__What you should do__: Beginning with the line below that contains "turquoise bowl: 0 -> 3" and ending with the line that contains "yellow bowl: 1 -> 0", copy every line exactly. Copy nothing else.

__Data for the task__:
========================================

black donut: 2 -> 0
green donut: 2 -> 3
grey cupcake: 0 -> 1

========================================

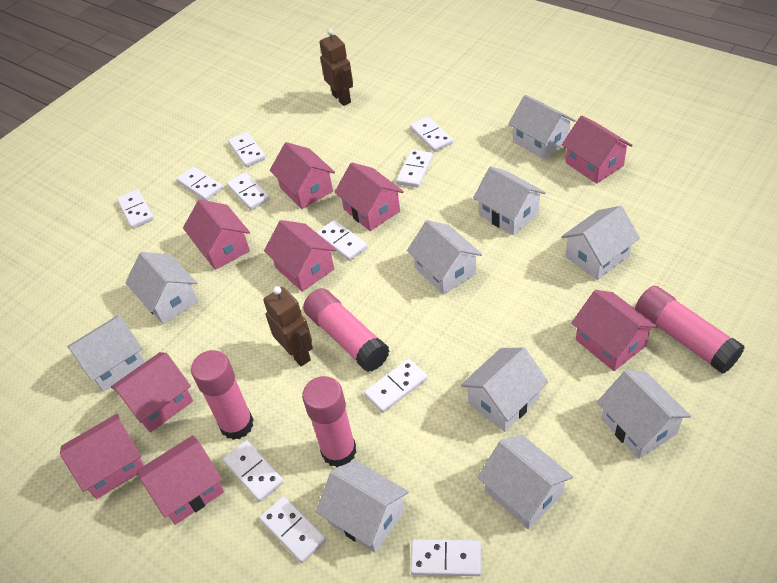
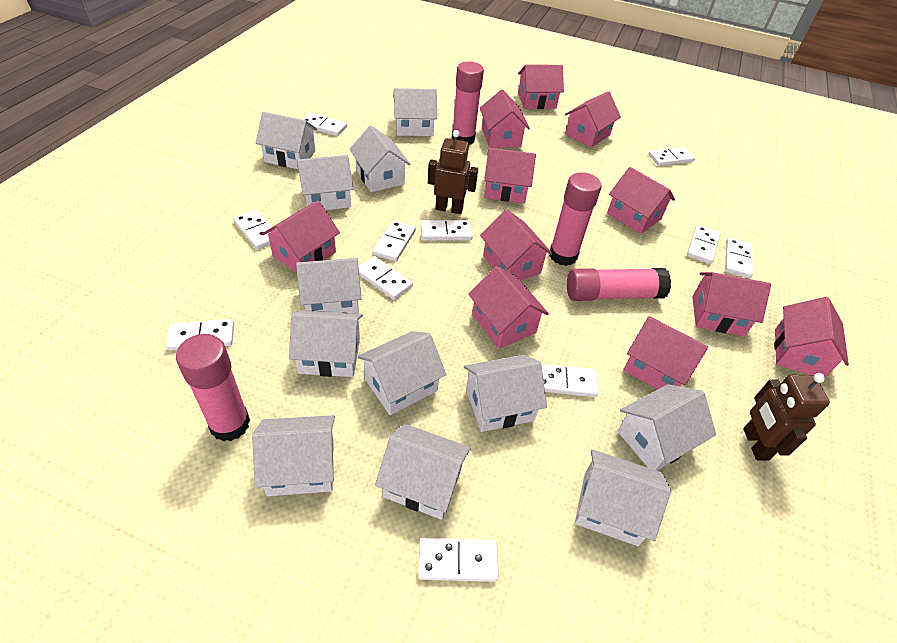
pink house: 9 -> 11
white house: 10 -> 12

========================================

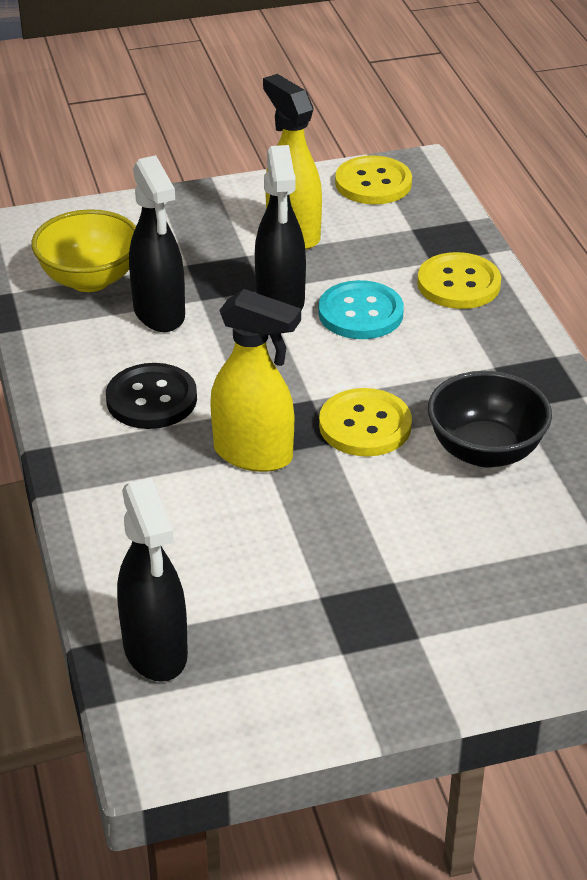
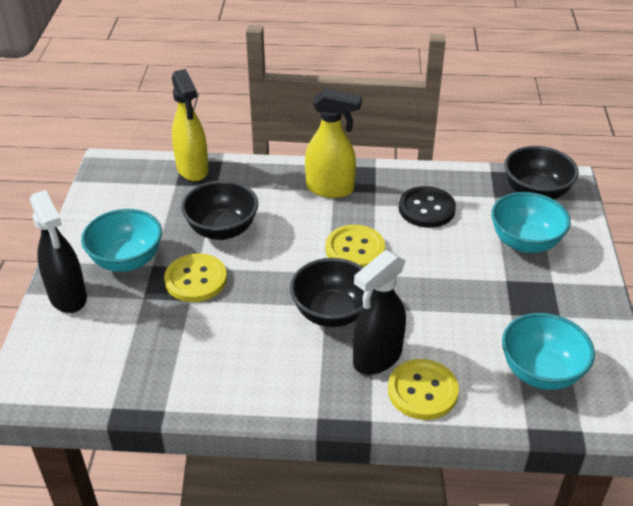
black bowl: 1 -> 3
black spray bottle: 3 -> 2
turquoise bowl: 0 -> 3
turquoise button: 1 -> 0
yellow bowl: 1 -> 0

========================================

__Exercise answer__:
turquoise bowl: 0 -> 3
turquoise button: 1 -> 0
yellow bowl: 1 -> 0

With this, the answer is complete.